BEGIN Data provided
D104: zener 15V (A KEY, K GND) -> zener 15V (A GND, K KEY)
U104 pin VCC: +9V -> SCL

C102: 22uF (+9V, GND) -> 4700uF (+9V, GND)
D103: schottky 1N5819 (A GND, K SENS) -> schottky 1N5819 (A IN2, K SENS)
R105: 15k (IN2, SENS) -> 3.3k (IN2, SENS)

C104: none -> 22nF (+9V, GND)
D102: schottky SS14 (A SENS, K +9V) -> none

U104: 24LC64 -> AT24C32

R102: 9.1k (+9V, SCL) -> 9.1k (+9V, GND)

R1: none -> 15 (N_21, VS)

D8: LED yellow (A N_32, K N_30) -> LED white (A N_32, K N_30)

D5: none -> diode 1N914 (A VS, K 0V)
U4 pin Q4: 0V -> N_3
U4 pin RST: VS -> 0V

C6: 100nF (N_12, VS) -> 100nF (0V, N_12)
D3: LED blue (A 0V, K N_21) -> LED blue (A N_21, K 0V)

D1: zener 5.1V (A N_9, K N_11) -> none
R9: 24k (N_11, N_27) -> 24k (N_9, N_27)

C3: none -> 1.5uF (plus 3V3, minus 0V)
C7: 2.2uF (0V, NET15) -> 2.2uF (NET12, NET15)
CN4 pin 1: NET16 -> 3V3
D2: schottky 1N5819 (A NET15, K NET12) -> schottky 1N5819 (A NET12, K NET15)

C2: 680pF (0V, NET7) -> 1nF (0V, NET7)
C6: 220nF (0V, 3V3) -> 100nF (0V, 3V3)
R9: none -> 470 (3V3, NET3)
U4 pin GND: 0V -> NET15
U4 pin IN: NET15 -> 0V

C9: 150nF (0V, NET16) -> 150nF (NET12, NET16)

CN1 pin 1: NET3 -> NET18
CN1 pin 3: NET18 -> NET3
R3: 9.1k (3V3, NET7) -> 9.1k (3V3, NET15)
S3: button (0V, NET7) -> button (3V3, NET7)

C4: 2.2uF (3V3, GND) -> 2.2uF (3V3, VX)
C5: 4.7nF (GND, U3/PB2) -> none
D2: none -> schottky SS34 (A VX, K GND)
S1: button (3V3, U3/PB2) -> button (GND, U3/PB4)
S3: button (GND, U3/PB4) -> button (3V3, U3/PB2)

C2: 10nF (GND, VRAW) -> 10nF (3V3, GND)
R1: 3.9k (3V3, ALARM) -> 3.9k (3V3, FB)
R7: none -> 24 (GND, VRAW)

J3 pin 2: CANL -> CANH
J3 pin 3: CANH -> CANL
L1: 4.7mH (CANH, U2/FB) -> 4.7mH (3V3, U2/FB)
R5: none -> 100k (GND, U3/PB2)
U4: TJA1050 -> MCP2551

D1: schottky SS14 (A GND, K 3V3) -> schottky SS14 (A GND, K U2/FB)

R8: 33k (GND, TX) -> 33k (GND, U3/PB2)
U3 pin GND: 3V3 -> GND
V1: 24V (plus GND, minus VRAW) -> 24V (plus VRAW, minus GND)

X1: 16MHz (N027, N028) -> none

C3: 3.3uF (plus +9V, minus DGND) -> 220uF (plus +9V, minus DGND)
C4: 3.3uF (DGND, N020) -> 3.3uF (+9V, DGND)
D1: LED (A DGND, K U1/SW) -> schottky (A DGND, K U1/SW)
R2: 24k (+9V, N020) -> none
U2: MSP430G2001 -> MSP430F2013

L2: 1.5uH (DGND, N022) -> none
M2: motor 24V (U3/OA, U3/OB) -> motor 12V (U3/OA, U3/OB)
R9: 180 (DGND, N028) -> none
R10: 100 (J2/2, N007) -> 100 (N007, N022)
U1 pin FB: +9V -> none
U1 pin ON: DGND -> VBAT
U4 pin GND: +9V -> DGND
END Data provided
**Your instructions**
Your answer should be the lines of the material above that include "SENS".

**Result below**
D103: schottky 1N5819 (A GND, K SENS) -> schottky 1N5819 (A IN2, K SENS)
R105: 15k (IN2, SENS) -> 3.3k (IN2, SENS)
D102: schottky SS14 (A SENS, K +9V) -> none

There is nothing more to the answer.